[SUPPLIED MATERIAL Boundary: Start]

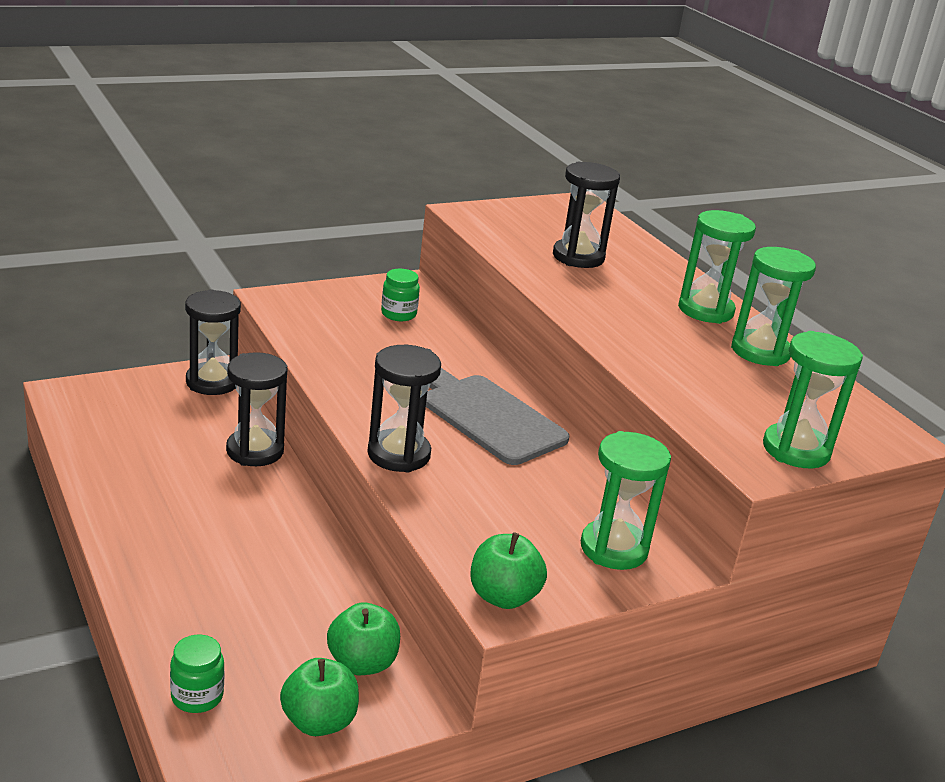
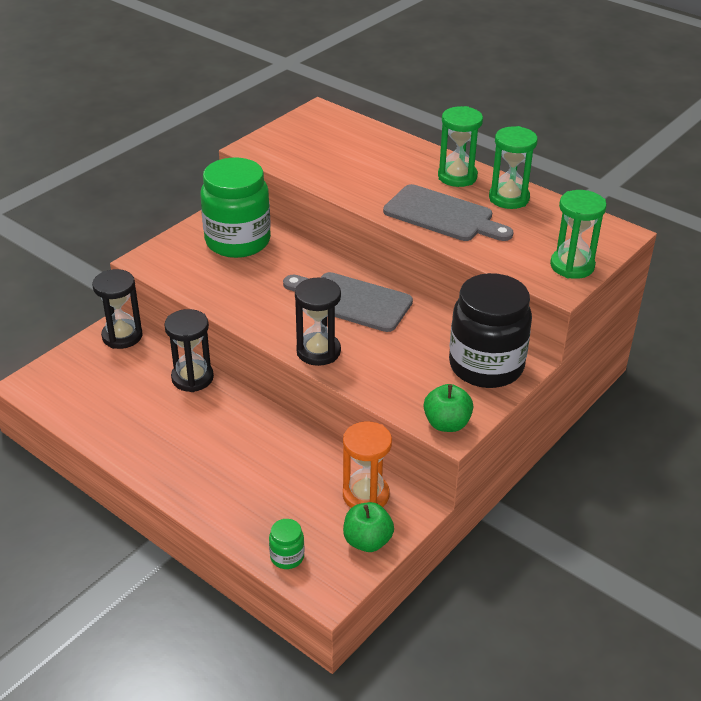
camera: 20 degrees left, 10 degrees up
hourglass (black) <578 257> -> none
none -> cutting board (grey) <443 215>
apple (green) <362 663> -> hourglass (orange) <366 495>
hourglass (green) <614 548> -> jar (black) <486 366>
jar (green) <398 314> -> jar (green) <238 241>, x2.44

[SUPPLIED MATERIAL Boundary: End]

#### REQUIRED WORK:
I'd like the material duplicated exactly, without its pictures.

#### EXERCISE ANSWER:
camera: 20 degrees left, 10 degrees up
hourglass (black) <578 257> -> none
none -> cutting board (grey) <443 215>
apple (green) <362 663> -> hourglass (orange) <366 495>
hourglass (green) <614 548> -> jar (black) <486 366>
jar (green) <398 314> -> jar (green) <238 241>, x2.44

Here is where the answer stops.